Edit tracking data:
----------

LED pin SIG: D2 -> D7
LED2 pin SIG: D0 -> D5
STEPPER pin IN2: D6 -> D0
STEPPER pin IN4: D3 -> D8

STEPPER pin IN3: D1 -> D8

----------

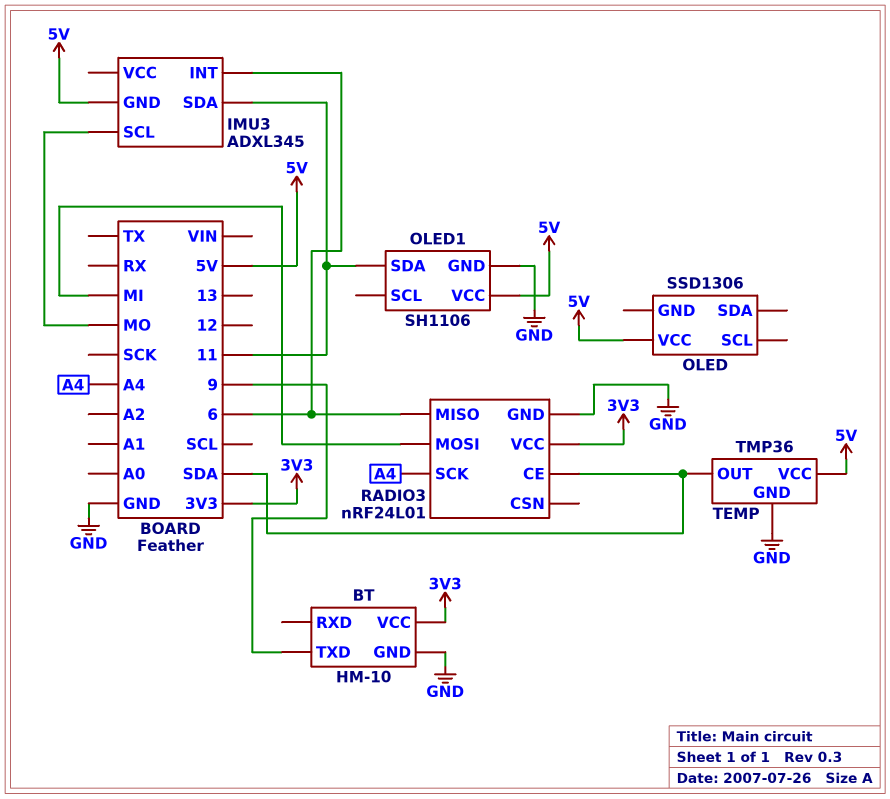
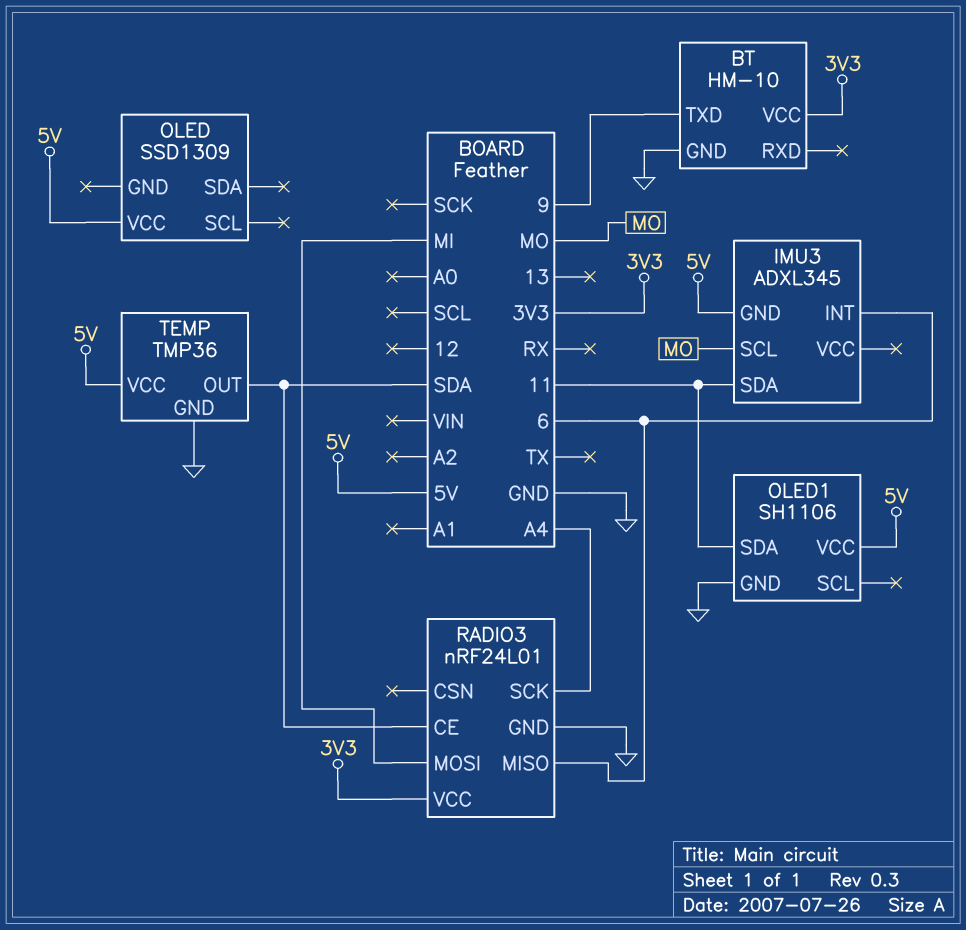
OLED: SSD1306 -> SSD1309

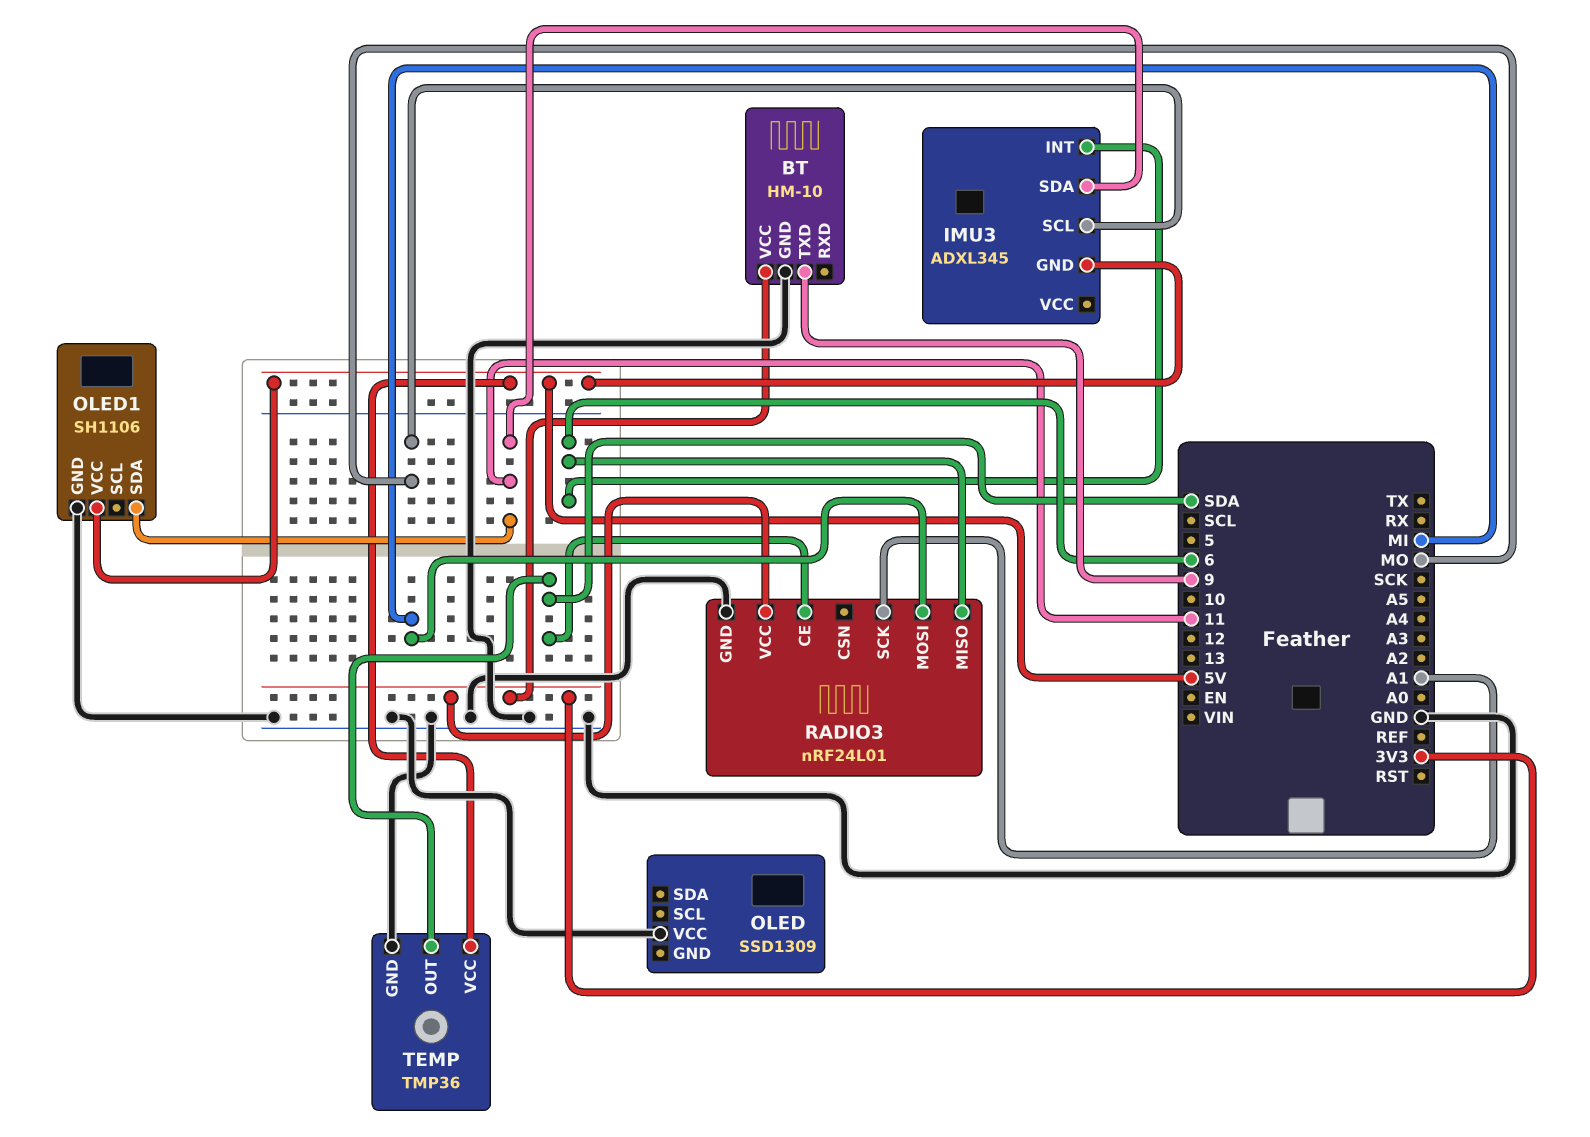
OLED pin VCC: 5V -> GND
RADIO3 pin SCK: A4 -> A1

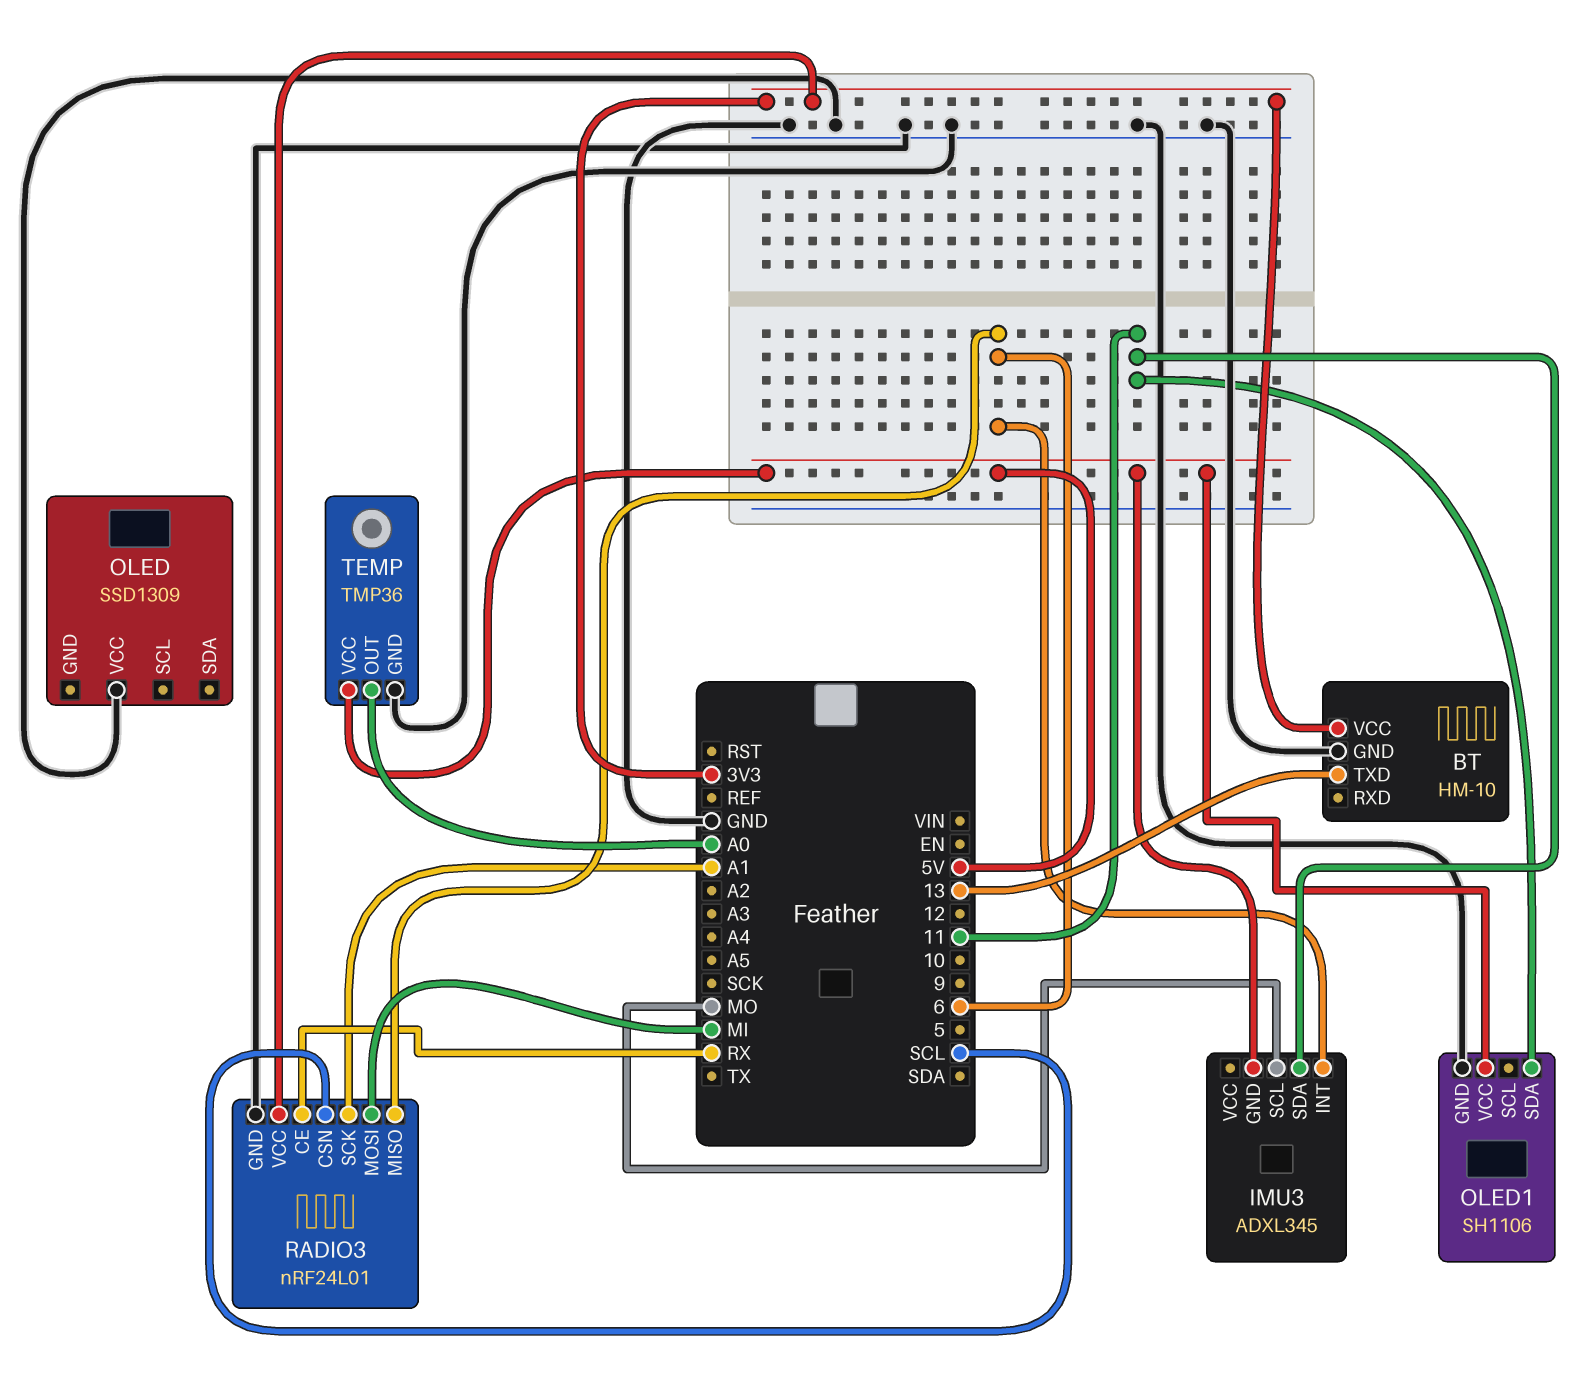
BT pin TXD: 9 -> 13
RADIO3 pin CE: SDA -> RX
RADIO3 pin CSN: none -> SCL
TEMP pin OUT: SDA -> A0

----------

* _EXERCISE DESCRIPTION_: Filter the records down to the lines containing the word "STEPPER", and copy those.

* _EXERCISE SOLUTION_:
STEPPER pin IN2: D6 -> D0
STEPPER pin IN4: D3 -> D8
STEPPER pin IN3: D1 -> D8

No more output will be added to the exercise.